Task prompt:
For each record below, write an exact copy.

Exercise data:
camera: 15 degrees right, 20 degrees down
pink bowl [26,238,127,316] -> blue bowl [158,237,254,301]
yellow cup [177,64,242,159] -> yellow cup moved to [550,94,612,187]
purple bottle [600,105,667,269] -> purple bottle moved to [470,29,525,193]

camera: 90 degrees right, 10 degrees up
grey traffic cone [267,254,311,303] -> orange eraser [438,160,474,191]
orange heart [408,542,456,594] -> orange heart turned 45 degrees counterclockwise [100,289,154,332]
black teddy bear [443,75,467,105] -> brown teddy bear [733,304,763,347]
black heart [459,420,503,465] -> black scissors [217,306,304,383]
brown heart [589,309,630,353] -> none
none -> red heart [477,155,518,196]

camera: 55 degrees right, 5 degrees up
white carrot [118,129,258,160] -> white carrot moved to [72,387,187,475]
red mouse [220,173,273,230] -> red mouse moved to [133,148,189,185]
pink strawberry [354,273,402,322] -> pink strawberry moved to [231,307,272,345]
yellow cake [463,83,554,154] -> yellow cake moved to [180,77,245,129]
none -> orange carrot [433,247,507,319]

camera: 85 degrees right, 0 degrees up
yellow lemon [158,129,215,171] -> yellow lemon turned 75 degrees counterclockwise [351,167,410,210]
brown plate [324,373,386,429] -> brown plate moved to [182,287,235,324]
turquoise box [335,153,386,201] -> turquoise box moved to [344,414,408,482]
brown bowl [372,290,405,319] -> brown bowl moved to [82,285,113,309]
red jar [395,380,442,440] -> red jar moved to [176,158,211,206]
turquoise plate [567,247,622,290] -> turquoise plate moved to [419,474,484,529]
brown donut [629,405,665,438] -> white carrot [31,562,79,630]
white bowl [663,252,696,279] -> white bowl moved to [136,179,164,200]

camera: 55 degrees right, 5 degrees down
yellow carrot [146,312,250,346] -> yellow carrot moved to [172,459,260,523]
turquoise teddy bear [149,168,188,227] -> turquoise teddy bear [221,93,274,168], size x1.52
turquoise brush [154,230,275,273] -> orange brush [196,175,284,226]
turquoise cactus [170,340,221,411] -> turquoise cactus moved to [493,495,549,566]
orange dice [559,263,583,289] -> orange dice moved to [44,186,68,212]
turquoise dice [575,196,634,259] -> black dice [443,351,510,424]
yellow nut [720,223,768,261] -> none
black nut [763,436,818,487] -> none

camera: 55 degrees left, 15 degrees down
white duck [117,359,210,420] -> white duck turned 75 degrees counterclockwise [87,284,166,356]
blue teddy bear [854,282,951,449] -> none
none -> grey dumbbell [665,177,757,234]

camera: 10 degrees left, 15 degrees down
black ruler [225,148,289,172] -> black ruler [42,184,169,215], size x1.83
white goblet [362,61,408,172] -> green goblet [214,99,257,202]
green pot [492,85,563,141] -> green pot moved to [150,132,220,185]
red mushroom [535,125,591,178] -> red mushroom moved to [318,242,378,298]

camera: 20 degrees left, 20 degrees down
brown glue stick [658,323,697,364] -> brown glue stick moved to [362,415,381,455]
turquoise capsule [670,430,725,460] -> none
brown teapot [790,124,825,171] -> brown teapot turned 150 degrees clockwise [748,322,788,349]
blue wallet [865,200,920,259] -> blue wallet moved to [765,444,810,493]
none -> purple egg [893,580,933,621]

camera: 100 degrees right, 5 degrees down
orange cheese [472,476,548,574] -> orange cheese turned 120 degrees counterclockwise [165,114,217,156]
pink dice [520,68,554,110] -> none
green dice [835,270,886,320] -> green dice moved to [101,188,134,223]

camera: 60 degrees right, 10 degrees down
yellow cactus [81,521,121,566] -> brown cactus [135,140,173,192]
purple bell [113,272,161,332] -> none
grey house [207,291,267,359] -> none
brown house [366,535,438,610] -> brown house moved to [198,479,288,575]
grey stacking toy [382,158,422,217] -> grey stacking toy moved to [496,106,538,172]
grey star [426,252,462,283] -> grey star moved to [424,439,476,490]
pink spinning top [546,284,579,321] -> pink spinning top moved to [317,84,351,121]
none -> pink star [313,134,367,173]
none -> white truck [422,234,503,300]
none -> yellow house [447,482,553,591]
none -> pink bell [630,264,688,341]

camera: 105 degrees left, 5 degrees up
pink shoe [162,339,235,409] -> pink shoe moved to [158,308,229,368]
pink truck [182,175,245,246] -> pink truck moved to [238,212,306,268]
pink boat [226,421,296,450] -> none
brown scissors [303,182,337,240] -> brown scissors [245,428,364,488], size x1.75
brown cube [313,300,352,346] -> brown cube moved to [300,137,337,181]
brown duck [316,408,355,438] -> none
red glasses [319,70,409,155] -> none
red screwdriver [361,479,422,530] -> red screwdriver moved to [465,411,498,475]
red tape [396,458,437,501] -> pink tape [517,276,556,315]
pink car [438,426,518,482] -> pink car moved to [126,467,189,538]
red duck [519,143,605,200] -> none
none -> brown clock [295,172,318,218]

Answer space:
camera: 15 degrees right, 20 degrees down
pink bowl [26,238,127,316] -> blue bowl [158,237,254,301]
yellow cup [177,64,242,159] -> yellow cup moved to [550,94,612,187]
purple bottle [600,105,667,269] -> purple bottle moved to [470,29,525,193]

camera: 90 degrees right, 10 degrees up
grey traffic cone [267,254,311,303] -> orange eraser [438,160,474,191]
orange heart [408,542,456,594] -> orange heart turned 45 degrees counterclockwise [100,289,154,332]
black teddy bear [443,75,467,105] -> brown teddy bear [733,304,763,347]
black heart [459,420,503,465] -> black scissors [217,306,304,383]
brown heart [589,309,630,353] -> none
none -> red heart [477,155,518,196]

camera: 55 degrees right, 5 degrees up
white carrot [118,129,258,160] -> white carrot moved to [72,387,187,475]
red mouse [220,173,273,230] -> red mouse moved to [133,148,189,185]
pink strawberry [354,273,402,322] -> pink strawberry moved to [231,307,272,345]
yellow cake [463,83,554,154] -> yellow cake moved to [180,77,245,129]
none -> orange carrot [433,247,507,319]

camera: 85 degrees right, 0 degrees up
yellow lemon [158,129,215,171] -> yellow lemon turned 75 degrees counterclockwise [351,167,410,210]
brown plate [324,373,386,429] -> brown plate moved to [182,287,235,324]
turquoise box [335,153,386,201] -> turquoise box moved to [344,414,408,482]
brown bowl [372,290,405,319] -> brown bowl moved to [82,285,113,309]
red jar [395,380,442,440] -> red jar moved to [176,158,211,206]
turquoise plate [567,247,622,290] -> turquoise plate moved to [419,474,484,529]
brown donut [629,405,665,438] -> white carrot [31,562,79,630]
white bowl [663,252,696,279] -> white bowl moved to [136,179,164,200]

camera: 55 degrees right, 5 degrees down
yellow carrot [146,312,250,346] -> yellow carrot moved to [172,459,260,523]
turquoise teddy bear [149,168,188,227] -> turquoise teddy bear [221,93,274,168], size x1.52
turquoise brush [154,230,275,273] -> orange brush [196,175,284,226]
turquoise cactus [170,340,221,411] -> turquoise cactus moved to [493,495,549,566]
orange dice [559,263,583,289] -> orange dice moved to [44,186,68,212]
turquoise dice [575,196,634,259] -> black dice [443,351,510,424]
yellow nut [720,223,768,261] -> none
black nut [763,436,818,487] -> none

camera: 55 degrees left, 15 degrees down
white duck [117,359,210,420] -> white duck turned 75 degrees counterclockwise [87,284,166,356]
blue teddy bear [854,282,951,449] -> none
none -> grey dumbbell [665,177,757,234]

camera: 10 degrees left, 15 degrees down
black ruler [225,148,289,172] -> black ruler [42,184,169,215], size x1.83
white goblet [362,61,408,172] -> green goblet [214,99,257,202]
green pot [492,85,563,141] -> green pot moved to [150,132,220,185]
red mushroom [535,125,591,178] -> red mushroom moved to [318,242,378,298]

camera: 20 degrees left, 20 degrees down
brown glue stick [658,323,697,364] -> brown glue stick moved to [362,415,381,455]
turquoise capsule [670,430,725,460] -> none
brown teapot [790,124,825,171] -> brown teapot turned 150 degrees clockwise [748,322,788,349]
blue wallet [865,200,920,259] -> blue wallet moved to [765,444,810,493]
none -> purple egg [893,580,933,621]

camera: 100 degrees right, 5 degrees down
orange cheese [472,476,548,574] -> orange cheese turned 120 degrees counterclockwise [165,114,217,156]
pink dice [520,68,554,110] -> none
green dice [835,270,886,320] -> green dice moved to [101,188,134,223]

camera: 60 degrees right, 10 degrees down
yellow cactus [81,521,121,566] -> brown cactus [135,140,173,192]
purple bell [113,272,161,332] -> none
grey house [207,291,267,359] -> none
brown house [366,535,438,610] -> brown house moved to [198,479,288,575]
grey stacking toy [382,158,422,217] -> grey stacking toy moved to [496,106,538,172]
grey star [426,252,462,283] -> grey star moved to [424,439,476,490]
pink spinning top [546,284,579,321] -> pink spinning top moved to [317,84,351,121]
none -> pink star [313,134,367,173]
none -> white truck [422,234,503,300]
none -> yellow house [447,482,553,591]
none -> pink bell [630,264,688,341]

camera: 105 degrees left, 5 degrees up
pink shoe [162,339,235,409] -> pink shoe moved to [158,308,229,368]
pink truck [182,175,245,246] -> pink truck moved to [238,212,306,268]
pink boat [226,421,296,450] -> none
brown scissors [303,182,337,240] -> brown scissors [245,428,364,488], size x1.75
brown cube [313,300,352,346] -> brown cube moved to [300,137,337,181]
brown duck [316,408,355,438] -> none
red glasses [319,70,409,155] -> none
red screwdriver [361,479,422,530] -> red screwdriver moved to [465,411,498,475]
red tape [396,458,437,501] -> pink tape [517,276,556,315]
pink car [438,426,518,482] -> pink car moved to [126,467,189,538]
red duck [519,143,605,200] -> none
none -> brown clock [295,172,318,218]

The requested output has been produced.